§ **EXERCISE MATERIAL**:
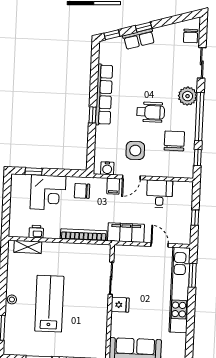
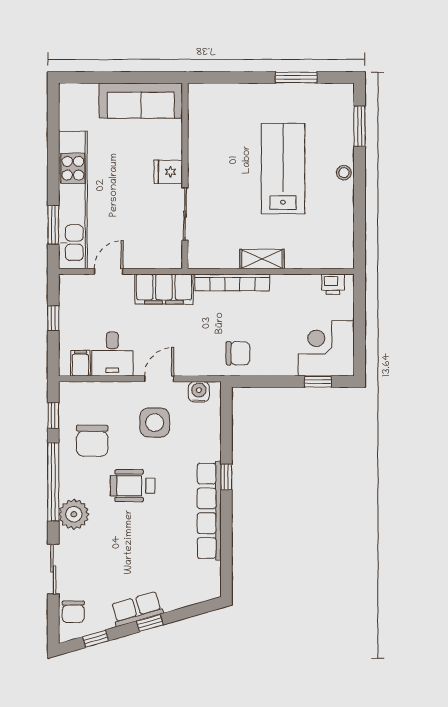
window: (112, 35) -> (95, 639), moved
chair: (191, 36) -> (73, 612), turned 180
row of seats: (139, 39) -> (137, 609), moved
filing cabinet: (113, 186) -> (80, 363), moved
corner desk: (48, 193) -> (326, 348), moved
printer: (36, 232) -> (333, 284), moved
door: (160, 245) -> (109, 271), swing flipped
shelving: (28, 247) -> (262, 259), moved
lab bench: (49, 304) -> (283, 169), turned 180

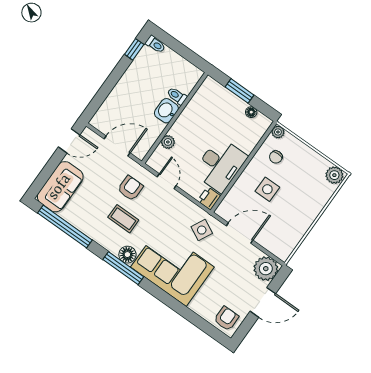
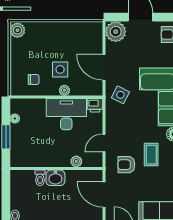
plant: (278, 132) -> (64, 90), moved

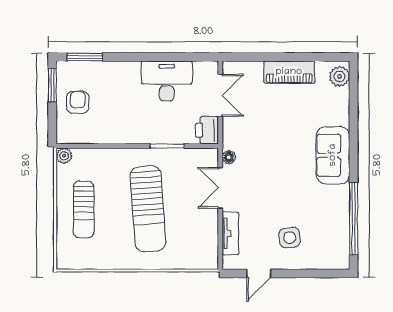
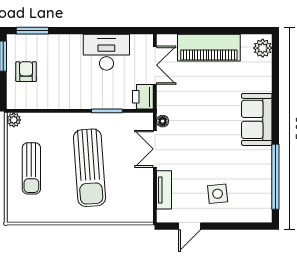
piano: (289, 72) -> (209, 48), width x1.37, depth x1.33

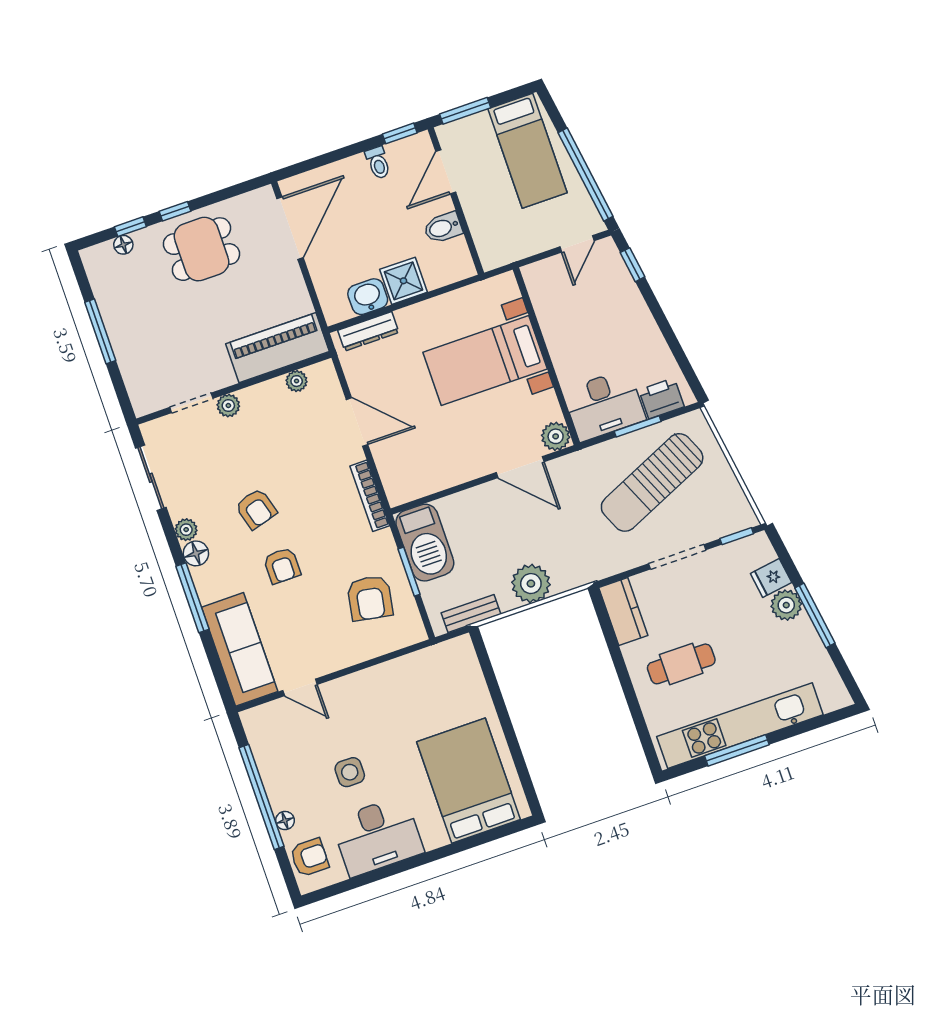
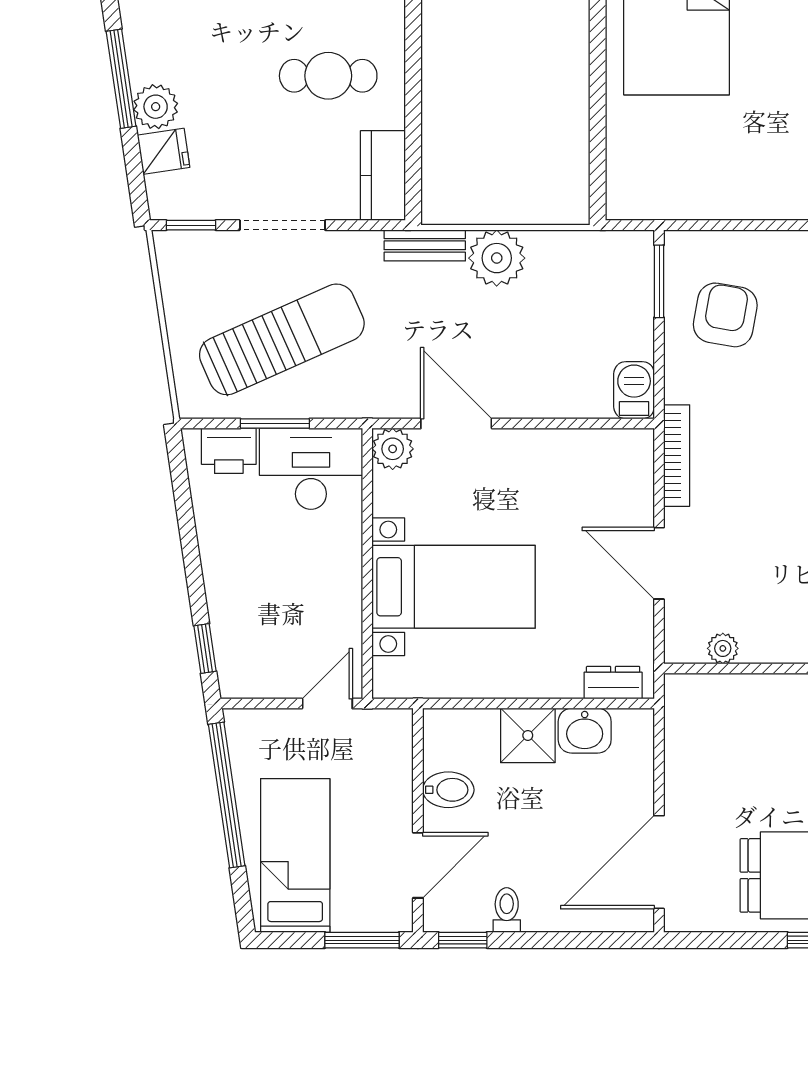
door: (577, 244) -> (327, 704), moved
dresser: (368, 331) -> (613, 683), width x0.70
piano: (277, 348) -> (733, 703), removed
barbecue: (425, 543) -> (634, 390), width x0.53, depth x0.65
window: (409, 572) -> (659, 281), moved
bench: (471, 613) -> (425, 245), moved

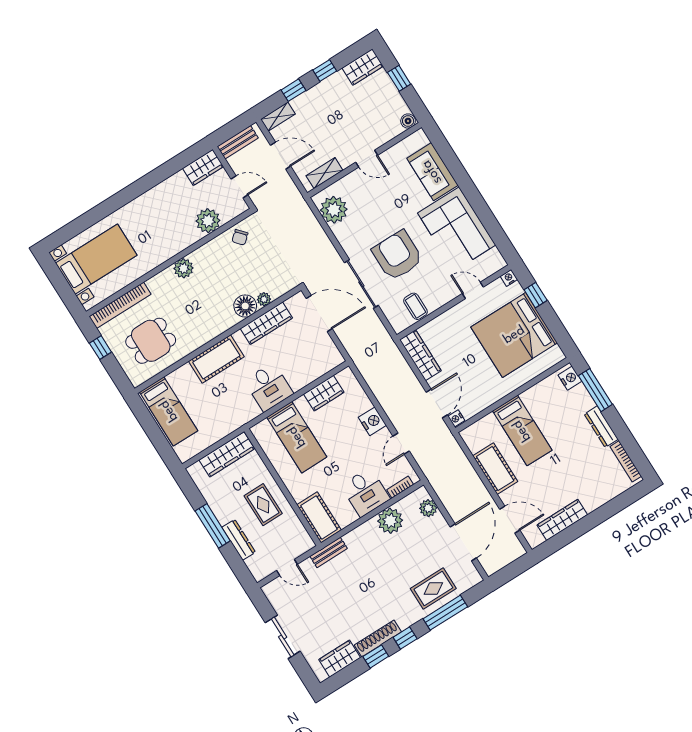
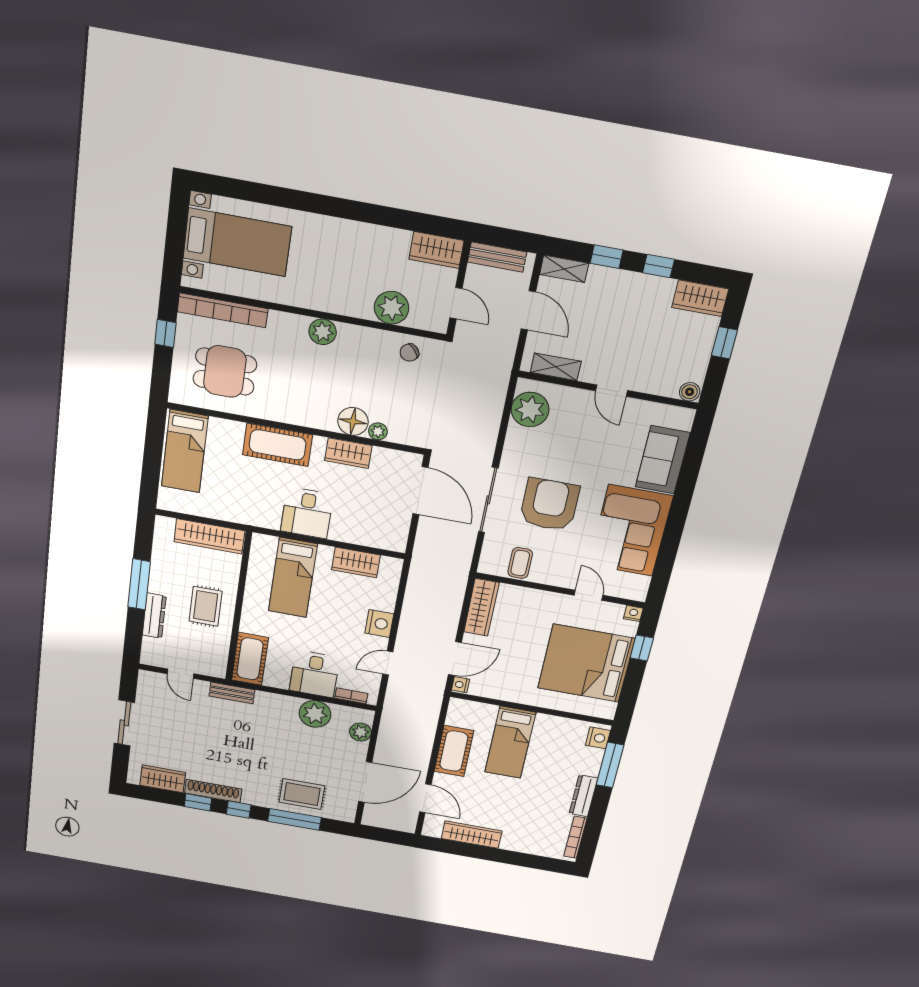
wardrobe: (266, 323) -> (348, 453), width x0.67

§ **WORK ITEM**: Leave the pictures out and restate exactly the lines from the one that has "lab bench: (49, 304)" through the final line of the entries above, both ends included.

§ **TASK RESPONSE**:
lab bench: (49, 304) -> (283, 169), turned 180

plant: (278, 132) -> (64, 90), moved

piano: (289, 72) -> (209, 48), width x1.37, depth x1.33

door: (577, 244) -> (327, 704), moved
dresser: (368, 331) -> (613, 683), width x0.70
piano: (277, 348) -> (733, 703), removed
barbecue: (425, 543) -> (634, 390), width x0.53, depth x0.65
window: (409, 572) -> (659, 281), moved
bench: (471, 613) -> (425, 245), moved

wardrobe: (266, 323) -> (348, 453), width x0.67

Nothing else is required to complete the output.